* Work required *
Since each line must match the original, copy out the records with no differences at all.

(Stored data)
+++

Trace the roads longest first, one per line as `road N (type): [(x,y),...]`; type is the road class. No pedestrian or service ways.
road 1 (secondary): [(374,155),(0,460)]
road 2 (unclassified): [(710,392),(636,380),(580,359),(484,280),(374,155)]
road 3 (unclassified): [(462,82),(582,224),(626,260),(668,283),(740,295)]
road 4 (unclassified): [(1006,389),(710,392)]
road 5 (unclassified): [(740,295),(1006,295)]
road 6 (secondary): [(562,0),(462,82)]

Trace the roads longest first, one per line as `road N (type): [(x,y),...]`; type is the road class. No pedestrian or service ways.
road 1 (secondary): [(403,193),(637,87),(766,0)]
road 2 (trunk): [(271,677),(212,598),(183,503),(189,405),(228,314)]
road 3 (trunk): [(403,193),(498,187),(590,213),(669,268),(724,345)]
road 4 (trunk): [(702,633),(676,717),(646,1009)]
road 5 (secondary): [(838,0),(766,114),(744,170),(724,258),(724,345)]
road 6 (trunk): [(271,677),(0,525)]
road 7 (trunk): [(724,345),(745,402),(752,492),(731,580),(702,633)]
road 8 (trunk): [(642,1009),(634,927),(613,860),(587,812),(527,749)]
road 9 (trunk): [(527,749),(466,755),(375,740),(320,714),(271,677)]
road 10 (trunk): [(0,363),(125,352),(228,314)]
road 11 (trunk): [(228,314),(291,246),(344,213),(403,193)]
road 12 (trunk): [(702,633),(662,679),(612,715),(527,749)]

+++

* Output below *
Trace the roads longest first, one per line as `road N (type): [(x,y),...]`; type is the road class. No pedestrian or service ways.
road 1 (secondary): [(374,155),(0,460)]
road 2 (unclassified): [(710,392),(636,380),(580,359),(484,280),(374,155)]
road 3 (unclassified): [(462,82),(582,224),(626,260),(668,283),(740,295)]
road 4 (unclassified): [(1006,389),(710,392)]
road 5 (unclassified): [(740,295),(1006,295)]
road 6 (secondary): [(562,0),(462,82)]

Trace the roads longest first, one per line as `road N (type): [(x,y),...]`; type is the road class. No pedestrian or service ways.
road 1 (secondary): [(403,193),(637,87),(766,0)]
road 2 (trunk): [(271,677),(212,598),(183,503),(189,405),(228,314)]
road 3 (trunk): [(403,193),(498,187),(590,213),(669,268),(724,345)]
road 4 (trunk): [(702,633),(676,717),(646,1009)]
road 5 (secondary): [(838,0),(766,114),(744,170),(724,258),(724,345)]
road 6 (trunk): [(271,677),(0,525)]
road 7 (trunk): [(724,345),(745,402),(752,492),(731,580),(702,633)]
road 8 (trunk): [(642,1009),(634,927),(613,860),(587,812),(527,749)]
road 9 (trunk): [(527,749),(466,755),(375,740),(320,714),(271,677)]
road 10 (trunk): [(0,363),(125,352),(228,314)]
road 11 (trunk): [(228,314),(291,246),(344,213),(403,193)]
road 12 (trunk): [(702,633),(662,679),(612,715),(527,749)]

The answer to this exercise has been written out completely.